Zeige jede Zeile weiter unten, in der die Zeichenfolge „major“ vorkommt.

○ ○ ○ ○ ○ ○ ○

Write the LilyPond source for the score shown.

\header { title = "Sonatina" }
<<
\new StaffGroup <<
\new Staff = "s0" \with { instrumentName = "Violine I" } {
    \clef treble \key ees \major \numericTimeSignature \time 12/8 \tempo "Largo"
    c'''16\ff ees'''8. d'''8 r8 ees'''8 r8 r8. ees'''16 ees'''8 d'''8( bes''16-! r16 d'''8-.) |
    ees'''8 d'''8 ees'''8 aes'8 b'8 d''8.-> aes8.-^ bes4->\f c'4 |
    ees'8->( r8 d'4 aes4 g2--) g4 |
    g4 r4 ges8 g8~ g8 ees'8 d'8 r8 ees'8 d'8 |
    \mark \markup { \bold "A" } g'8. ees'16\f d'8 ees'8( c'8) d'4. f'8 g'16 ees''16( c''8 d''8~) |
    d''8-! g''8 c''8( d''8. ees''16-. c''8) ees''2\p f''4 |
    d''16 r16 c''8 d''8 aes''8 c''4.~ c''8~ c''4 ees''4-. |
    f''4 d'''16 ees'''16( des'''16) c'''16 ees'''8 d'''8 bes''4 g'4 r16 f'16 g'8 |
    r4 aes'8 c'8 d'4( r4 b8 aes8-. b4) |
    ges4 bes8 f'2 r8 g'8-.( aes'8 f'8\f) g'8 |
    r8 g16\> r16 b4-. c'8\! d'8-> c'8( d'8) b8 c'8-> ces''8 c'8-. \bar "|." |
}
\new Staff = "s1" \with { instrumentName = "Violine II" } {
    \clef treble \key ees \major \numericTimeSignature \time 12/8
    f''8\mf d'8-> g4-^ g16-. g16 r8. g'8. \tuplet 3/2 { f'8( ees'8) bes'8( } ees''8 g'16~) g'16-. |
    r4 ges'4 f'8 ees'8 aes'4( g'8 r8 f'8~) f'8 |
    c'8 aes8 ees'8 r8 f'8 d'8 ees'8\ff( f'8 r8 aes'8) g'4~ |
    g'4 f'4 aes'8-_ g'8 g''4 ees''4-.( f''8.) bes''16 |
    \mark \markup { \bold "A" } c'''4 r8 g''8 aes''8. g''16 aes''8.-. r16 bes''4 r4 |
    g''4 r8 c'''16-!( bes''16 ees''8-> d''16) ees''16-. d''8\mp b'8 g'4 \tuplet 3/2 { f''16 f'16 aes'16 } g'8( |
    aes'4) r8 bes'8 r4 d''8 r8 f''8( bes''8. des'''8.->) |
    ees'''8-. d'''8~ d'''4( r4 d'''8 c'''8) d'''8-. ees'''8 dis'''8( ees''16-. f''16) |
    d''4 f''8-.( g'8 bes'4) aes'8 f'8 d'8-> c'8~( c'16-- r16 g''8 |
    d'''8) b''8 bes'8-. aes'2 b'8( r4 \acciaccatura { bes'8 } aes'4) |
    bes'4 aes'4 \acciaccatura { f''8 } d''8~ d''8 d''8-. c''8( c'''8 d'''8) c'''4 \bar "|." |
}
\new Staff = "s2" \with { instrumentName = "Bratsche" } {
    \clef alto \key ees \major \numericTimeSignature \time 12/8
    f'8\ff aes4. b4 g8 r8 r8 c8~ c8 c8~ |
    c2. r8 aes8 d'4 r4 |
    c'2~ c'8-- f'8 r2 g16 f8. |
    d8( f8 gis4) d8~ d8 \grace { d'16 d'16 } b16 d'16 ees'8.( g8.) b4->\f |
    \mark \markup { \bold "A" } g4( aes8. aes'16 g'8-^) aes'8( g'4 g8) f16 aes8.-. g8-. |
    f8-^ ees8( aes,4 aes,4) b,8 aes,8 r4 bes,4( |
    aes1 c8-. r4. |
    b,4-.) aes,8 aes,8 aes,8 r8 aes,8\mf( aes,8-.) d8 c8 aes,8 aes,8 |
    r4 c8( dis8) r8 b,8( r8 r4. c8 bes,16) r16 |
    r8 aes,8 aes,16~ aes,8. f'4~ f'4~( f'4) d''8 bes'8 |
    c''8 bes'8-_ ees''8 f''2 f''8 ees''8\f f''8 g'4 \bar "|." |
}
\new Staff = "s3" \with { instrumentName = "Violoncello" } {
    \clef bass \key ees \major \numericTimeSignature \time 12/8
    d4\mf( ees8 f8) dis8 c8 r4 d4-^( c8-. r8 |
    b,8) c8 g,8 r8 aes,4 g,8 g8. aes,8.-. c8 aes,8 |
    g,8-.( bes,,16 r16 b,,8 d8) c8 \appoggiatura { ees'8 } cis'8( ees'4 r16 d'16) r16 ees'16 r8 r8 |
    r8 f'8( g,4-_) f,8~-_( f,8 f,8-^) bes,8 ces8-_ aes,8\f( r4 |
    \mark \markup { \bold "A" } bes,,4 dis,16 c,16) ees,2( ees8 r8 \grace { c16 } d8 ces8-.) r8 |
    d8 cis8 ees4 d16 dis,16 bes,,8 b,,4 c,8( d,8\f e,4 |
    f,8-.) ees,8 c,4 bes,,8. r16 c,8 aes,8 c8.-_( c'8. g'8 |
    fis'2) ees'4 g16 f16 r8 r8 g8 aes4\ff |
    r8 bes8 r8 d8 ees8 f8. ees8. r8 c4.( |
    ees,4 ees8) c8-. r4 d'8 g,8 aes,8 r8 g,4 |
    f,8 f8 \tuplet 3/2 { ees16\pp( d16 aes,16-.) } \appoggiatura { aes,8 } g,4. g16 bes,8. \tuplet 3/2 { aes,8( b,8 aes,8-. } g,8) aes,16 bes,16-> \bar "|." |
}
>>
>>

○ ○ ○ ○ ○ ○ ○

▶ **ENDERGEBNIS**
    \clef treble \key ees \major \numericTimeSignature \time 12/8 \tempo "Largo"
    \clef treble \key ees \major \numericTimeSignature \time 12/8
    \clef alto \key ees \major \numericTimeSignature \time 12/8
    \clef bass \key ees \major \numericTimeSignature \time 12/8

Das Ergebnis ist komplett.